● **Given data**

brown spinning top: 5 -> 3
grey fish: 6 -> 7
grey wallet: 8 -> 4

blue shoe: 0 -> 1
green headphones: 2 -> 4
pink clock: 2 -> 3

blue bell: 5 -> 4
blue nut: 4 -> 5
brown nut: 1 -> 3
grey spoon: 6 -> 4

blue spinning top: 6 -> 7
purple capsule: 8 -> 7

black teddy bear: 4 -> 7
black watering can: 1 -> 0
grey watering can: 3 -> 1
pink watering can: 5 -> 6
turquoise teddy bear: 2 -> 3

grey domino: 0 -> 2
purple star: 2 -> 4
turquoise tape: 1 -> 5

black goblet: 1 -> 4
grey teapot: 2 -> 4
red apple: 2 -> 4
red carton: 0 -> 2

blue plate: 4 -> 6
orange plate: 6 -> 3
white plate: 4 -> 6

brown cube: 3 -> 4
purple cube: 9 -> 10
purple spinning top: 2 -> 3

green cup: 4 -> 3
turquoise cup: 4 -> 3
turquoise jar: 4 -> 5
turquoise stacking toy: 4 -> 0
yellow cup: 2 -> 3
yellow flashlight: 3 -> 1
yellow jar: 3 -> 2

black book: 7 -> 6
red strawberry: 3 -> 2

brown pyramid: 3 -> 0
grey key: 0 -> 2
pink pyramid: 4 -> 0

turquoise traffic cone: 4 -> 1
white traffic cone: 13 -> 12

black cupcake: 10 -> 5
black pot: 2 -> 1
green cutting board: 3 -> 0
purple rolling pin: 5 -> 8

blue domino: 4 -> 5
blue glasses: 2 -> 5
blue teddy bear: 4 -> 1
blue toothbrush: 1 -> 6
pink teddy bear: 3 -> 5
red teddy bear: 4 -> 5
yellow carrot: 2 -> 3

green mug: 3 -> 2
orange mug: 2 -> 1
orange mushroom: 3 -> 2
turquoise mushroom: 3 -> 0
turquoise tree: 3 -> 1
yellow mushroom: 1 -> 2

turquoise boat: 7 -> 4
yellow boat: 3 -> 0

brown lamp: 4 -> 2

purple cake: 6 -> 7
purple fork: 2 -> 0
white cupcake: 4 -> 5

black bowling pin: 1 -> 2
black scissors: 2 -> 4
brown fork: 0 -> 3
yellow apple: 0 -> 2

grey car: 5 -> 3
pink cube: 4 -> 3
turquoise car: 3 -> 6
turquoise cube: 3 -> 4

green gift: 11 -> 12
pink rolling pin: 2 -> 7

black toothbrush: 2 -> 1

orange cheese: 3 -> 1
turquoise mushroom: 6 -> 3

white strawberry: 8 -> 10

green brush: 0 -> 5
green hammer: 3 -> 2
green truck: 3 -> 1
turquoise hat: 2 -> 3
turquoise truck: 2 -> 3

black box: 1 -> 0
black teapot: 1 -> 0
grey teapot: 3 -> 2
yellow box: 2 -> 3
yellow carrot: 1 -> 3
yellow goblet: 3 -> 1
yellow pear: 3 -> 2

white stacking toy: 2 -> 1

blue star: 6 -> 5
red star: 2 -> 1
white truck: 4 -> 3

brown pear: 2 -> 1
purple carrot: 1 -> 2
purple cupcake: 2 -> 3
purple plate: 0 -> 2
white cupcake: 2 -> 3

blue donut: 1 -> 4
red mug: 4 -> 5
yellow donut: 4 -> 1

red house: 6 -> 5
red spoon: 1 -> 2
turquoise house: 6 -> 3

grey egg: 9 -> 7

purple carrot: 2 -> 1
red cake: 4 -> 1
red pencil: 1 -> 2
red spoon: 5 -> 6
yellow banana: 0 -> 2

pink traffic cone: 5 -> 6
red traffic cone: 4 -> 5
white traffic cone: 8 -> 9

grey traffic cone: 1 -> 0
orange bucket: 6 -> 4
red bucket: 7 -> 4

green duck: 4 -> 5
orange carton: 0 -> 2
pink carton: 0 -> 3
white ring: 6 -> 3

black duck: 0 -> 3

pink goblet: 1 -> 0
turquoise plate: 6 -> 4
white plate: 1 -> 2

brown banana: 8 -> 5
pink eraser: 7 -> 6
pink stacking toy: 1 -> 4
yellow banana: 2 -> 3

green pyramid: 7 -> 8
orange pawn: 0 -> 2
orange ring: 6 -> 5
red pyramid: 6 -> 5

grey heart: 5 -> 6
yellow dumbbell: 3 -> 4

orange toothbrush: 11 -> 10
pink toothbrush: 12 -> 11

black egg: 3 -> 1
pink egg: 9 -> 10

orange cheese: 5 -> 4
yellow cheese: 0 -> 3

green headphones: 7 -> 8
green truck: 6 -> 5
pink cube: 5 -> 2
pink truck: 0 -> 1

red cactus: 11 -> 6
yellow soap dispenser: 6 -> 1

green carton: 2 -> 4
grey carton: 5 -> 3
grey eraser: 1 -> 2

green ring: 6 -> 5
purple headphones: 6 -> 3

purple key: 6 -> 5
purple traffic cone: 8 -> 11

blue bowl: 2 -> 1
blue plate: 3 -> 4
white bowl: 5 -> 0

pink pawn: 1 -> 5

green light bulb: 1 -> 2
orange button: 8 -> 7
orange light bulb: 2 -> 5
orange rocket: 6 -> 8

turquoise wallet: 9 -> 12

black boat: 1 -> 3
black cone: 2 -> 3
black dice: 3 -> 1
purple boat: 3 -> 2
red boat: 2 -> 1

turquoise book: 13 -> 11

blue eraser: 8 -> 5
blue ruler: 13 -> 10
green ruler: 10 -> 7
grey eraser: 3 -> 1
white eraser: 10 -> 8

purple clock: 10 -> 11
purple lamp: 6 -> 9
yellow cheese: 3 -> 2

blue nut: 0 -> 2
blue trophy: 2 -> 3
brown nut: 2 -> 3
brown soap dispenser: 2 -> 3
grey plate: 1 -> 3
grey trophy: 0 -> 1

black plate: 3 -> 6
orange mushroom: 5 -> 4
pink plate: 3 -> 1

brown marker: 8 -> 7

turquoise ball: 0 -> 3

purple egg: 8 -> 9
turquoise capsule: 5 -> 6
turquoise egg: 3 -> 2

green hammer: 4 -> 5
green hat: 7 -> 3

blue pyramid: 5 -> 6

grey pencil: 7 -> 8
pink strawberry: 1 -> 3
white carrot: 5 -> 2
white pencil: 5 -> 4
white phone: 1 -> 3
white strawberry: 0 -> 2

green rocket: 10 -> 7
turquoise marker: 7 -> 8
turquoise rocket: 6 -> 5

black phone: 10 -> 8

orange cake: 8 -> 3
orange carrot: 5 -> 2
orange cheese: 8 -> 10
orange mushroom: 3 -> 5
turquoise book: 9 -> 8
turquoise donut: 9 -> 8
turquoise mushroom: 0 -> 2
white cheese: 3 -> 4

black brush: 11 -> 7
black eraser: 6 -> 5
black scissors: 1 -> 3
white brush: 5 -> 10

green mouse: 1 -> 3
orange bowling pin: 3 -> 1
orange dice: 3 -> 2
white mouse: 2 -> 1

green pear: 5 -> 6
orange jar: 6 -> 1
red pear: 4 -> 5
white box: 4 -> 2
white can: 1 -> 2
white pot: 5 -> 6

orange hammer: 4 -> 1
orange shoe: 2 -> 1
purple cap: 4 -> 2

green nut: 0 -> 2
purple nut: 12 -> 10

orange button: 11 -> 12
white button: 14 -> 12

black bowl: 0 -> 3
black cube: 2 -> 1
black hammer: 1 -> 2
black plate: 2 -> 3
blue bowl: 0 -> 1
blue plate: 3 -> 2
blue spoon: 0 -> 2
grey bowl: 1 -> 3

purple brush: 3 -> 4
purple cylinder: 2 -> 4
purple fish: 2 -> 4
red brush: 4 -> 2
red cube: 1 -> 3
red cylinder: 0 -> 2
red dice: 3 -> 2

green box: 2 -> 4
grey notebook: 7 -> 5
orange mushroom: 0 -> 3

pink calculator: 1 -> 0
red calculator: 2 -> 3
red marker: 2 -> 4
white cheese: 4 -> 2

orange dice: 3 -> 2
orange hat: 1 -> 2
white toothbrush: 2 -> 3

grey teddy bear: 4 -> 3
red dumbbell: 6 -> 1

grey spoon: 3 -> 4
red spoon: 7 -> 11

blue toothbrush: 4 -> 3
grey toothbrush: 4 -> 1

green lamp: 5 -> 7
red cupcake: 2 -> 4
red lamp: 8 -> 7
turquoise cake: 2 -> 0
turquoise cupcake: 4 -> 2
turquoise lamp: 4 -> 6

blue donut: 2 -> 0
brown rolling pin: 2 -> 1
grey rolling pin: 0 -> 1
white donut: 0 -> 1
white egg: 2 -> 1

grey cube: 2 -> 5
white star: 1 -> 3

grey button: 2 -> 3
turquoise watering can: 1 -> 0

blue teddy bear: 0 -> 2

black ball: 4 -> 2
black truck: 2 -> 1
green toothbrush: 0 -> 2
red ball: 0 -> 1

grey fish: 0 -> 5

● **The problem**
Return nothing but the lines from the first line of the listing through the line with "blue spinning top: 6 -> 7", please, keeping every one of them unchanged.

● **Response area**
brown spinning top: 5 -> 3
grey fish: 6 -> 7
grey wallet: 8 -> 4

blue shoe: 0 -> 1
green headphones: 2 -> 4
pink clock: 2 -> 3

blue bell: 5 -> 4
blue nut: 4 -> 5
brown nut: 1 -> 3
grey spoon: 6 -> 4

blue spinning top: 6 -> 7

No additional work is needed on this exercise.